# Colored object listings

++++++++++++++++++++

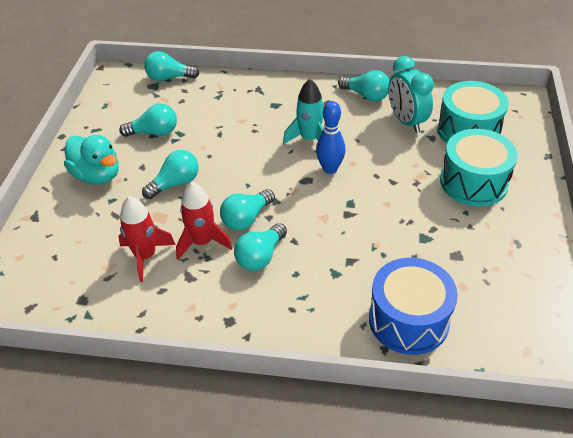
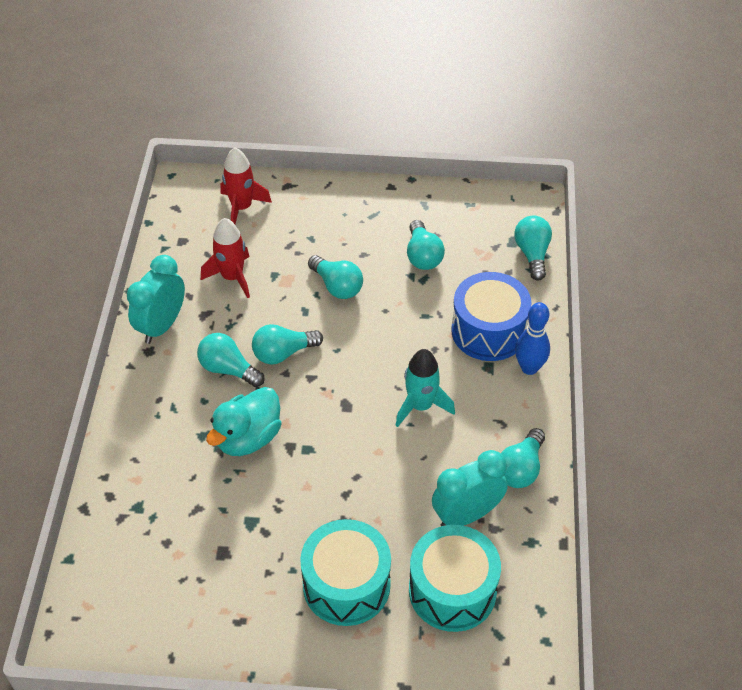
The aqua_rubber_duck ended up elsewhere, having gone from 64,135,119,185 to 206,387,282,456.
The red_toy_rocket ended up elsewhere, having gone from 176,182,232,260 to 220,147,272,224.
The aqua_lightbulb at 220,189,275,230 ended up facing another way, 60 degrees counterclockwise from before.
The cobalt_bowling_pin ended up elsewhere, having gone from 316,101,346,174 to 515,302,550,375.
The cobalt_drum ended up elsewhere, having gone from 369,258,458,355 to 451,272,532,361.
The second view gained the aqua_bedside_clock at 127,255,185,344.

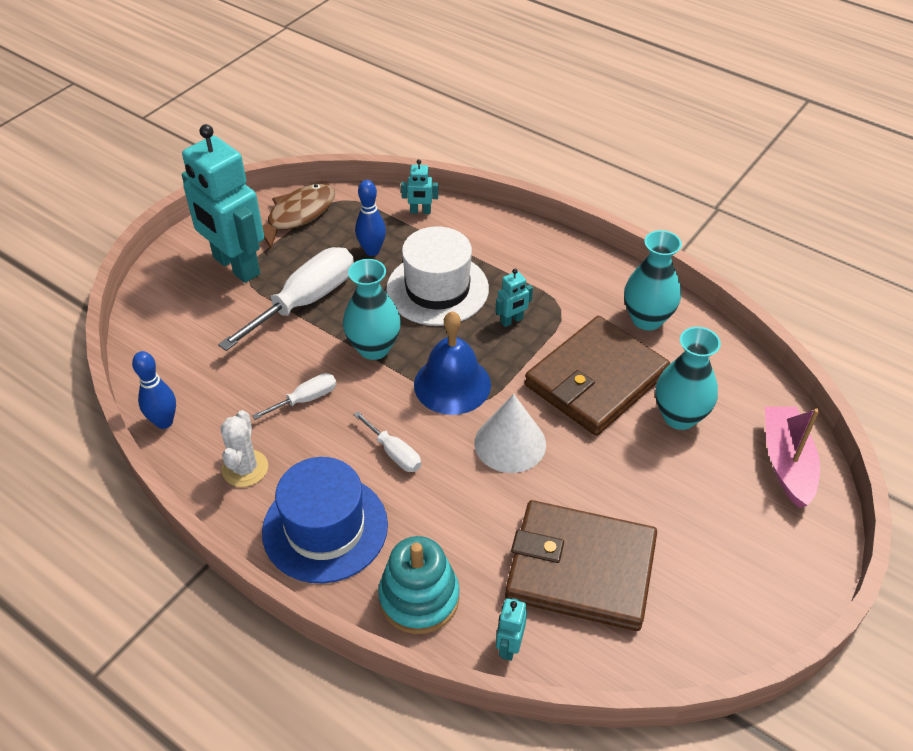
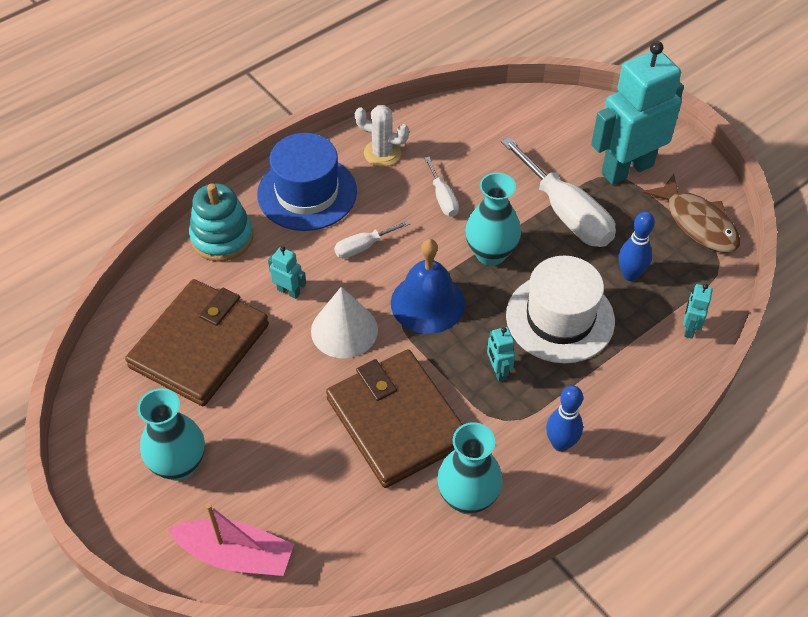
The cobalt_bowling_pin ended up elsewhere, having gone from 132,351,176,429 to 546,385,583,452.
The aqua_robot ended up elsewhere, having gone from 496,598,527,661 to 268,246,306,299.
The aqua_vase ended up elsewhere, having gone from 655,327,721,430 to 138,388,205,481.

++++++++++++++++++++

# WHAT IS NEEDED
Exclude the pictures and repeat the entries word for word.

# SOLVED EXERCISE
The aqua_rubber_duck ended up elsewhere, having gone from 64,135,119,185 to 206,387,282,456.
The red_toy_rocket ended up elsewhere, having gone from 176,182,232,260 to 220,147,272,224.
The aqua_lightbulb at 220,189,275,230 ended up facing another way, 60 degrees counterclockwise from before.
The cobalt_bowling_pin ended up elsewhere, having gone from 316,101,346,174 to 515,302,550,375.
The cobalt_drum ended up elsewhere, having gone from 369,258,458,355 to 451,272,532,361.
The second view gained the aqua_bedside_clock at 127,255,185,344.

The cobalt_bowling_pin ended up elsewhere, having gone from 132,351,176,429 to 546,385,583,452.
The aqua_robot ended up elsewhere, having gone from 496,598,527,661 to 268,246,306,299.
The aqua_vase ended up elsewhere, having gone from 655,327,721,430 to 138,388,205,481.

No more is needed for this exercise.